*Work required*
Return the complete listing exactly as it reads, with each picture removed.

+++ Data shown

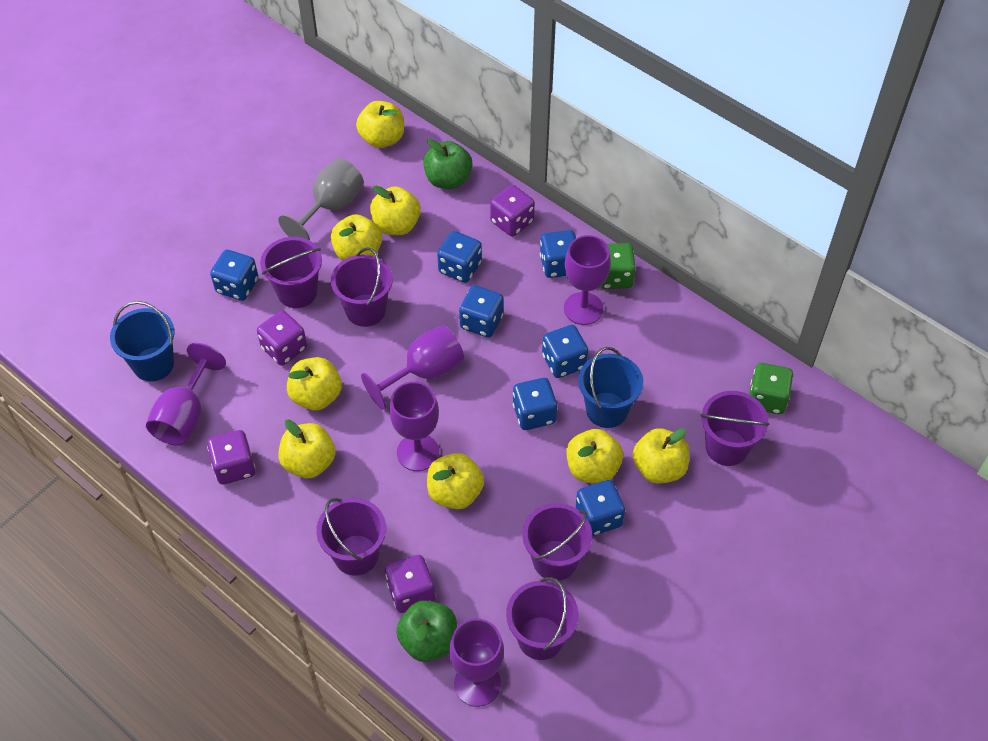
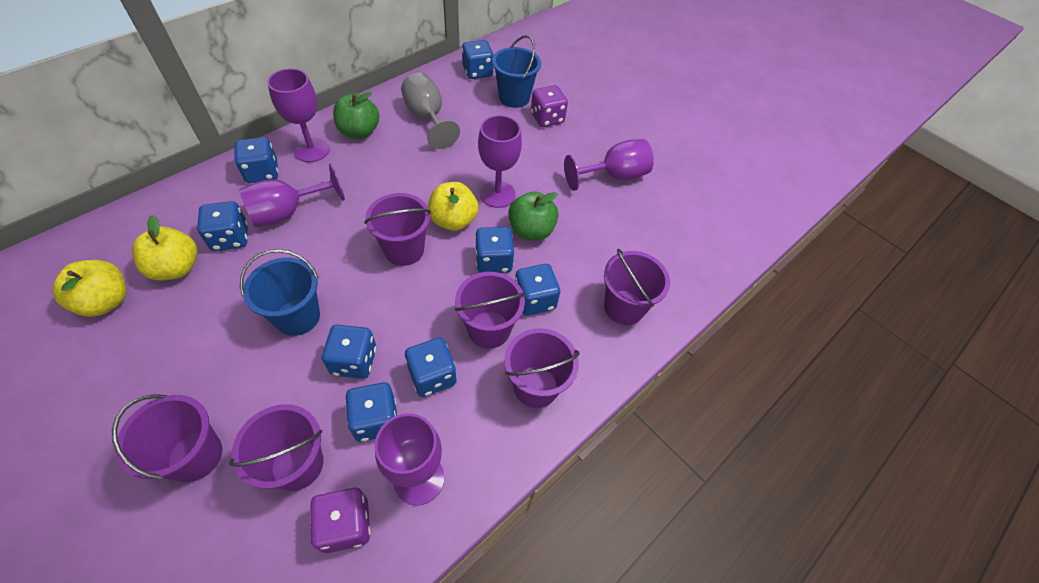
blue dice: 7 -> 8
green dice: 2 -> 0
purple dice: 4 -> 2
yellow apple: 8 -> 3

++++++

*Task answer*
blue dice: 7 -> 8
green dice: 2 -> 0
purple dice: 4 -> 2
yellow apple: 8 -> 3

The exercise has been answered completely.